***** INFORMATION GIVEN

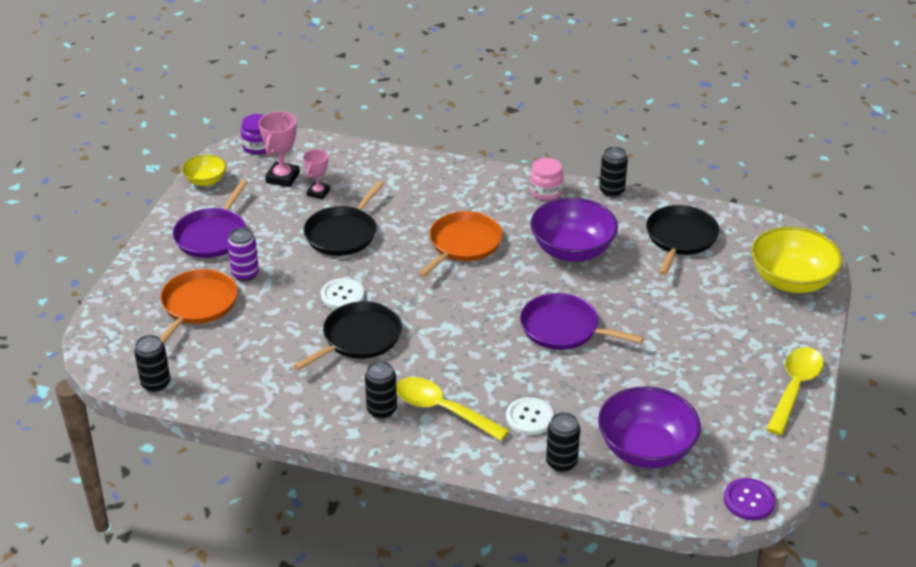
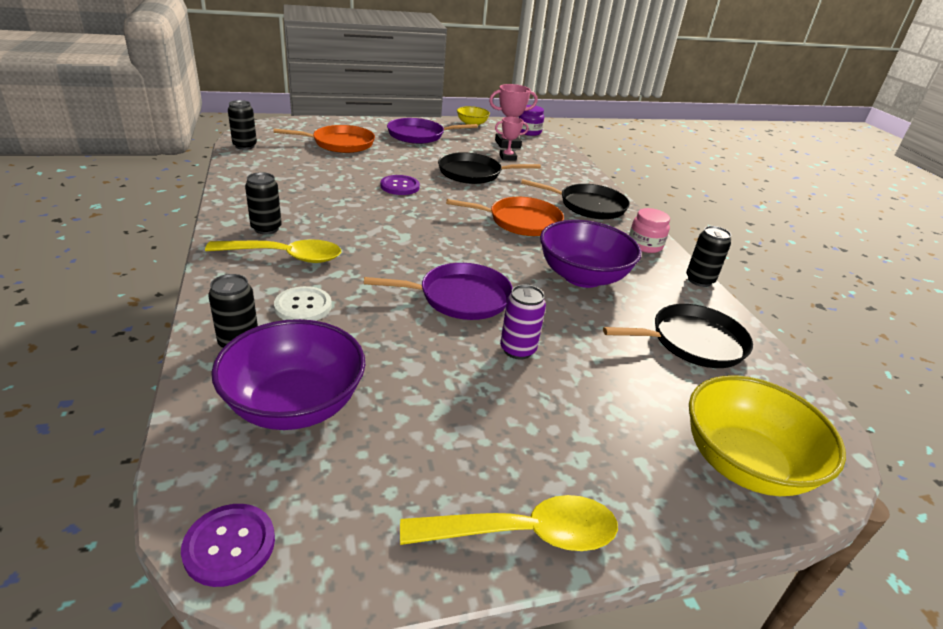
camera: 55 degrees right, 5 degrees down
(245, 274) = (389, 151): purple can -> purple can (517, 350)
(342, 295) = (400, 186): white button -> purple button
(358, 338) = (353, 202): black pan -> black pan (588, 206)
(443, 410) = (285, 256): yellow spoon -> yellow spoon turned 90 degrees clockwise
(563, 328) = (460, 297): purple pan -> purple pan turned 90 degrees clockwise

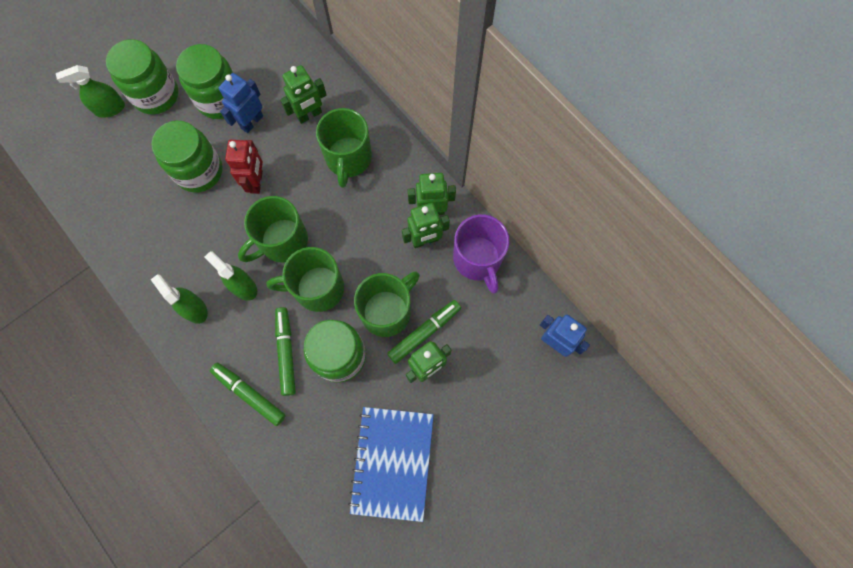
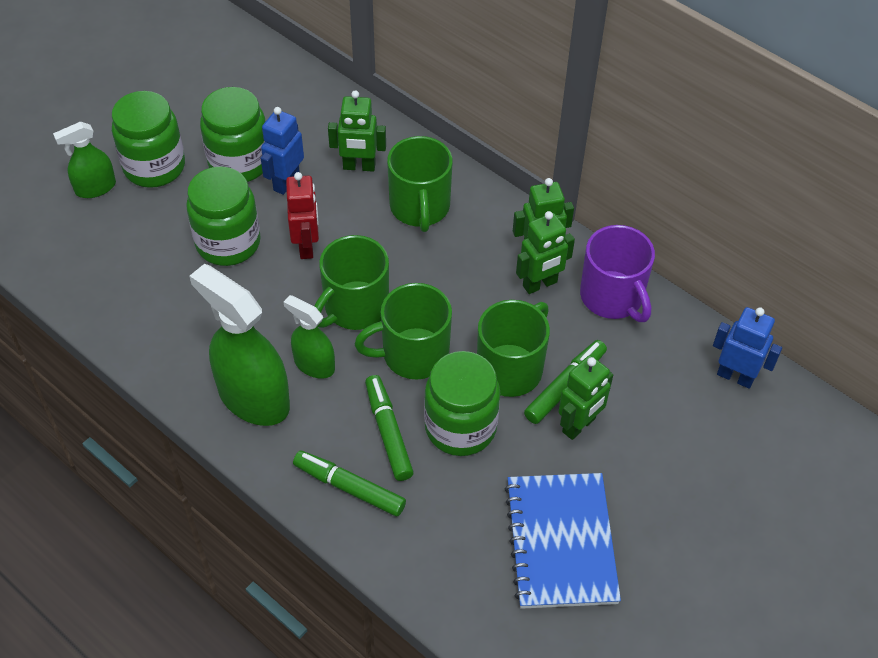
camera: 10 degrees left, 20 degrees down
(194, 309) = (253, 398): green spray bottle -> green spray bottle, size x1.81
(309, 115) = (359, 166): green robot -> green robot turned 45 degrees clockwise

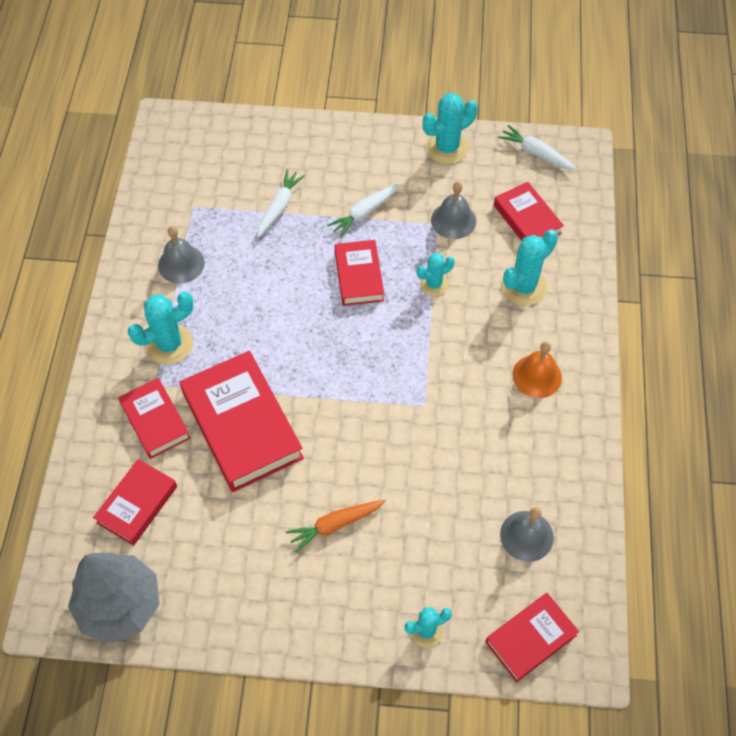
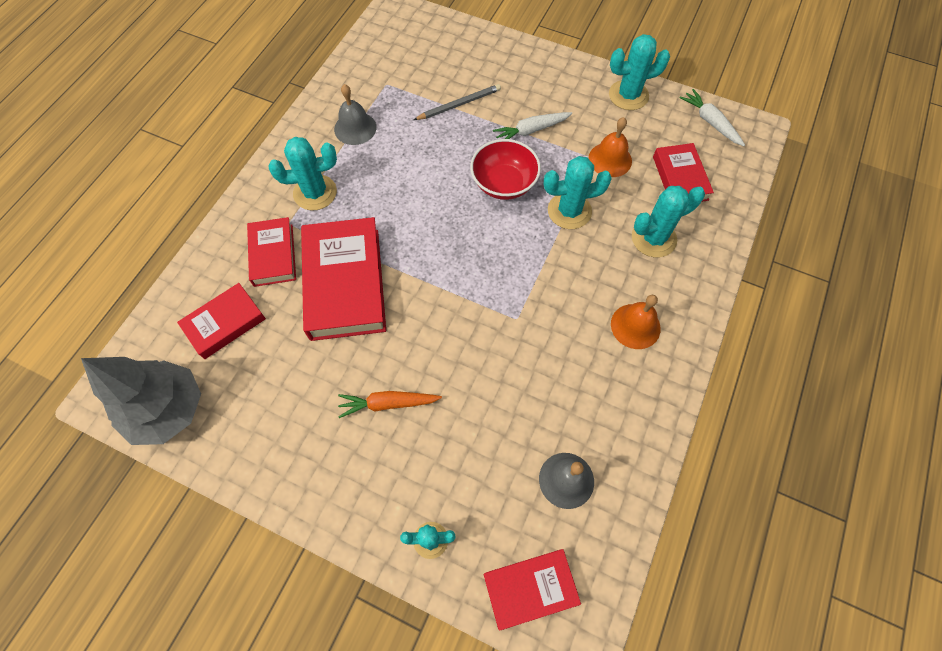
camera: 20 degrees right, 5 degrees up
(279, 207) = (459, 104): white carrot -> grey pencil
(359, 276) = (504, 183): red book -> red bowl
(434, 284) = (569, 211): turquoise cactus -> turquoise cactus, size x1.60
(453, 220) = (610, 159): grey bell -> orange bell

**********

* WHAT YOU ARE ASKED TO DO: Using the records above, please repeat the line with "(434, 284) = (569, 211): turquoise" and every line after it exactly, and give no other text.

* TASK SOLUTION:
(434, 284) = (569, 211): turquoise cactus -> turquoise cactus, size x1.60
(453, 220) = (610, 159): grey bell -> orange bell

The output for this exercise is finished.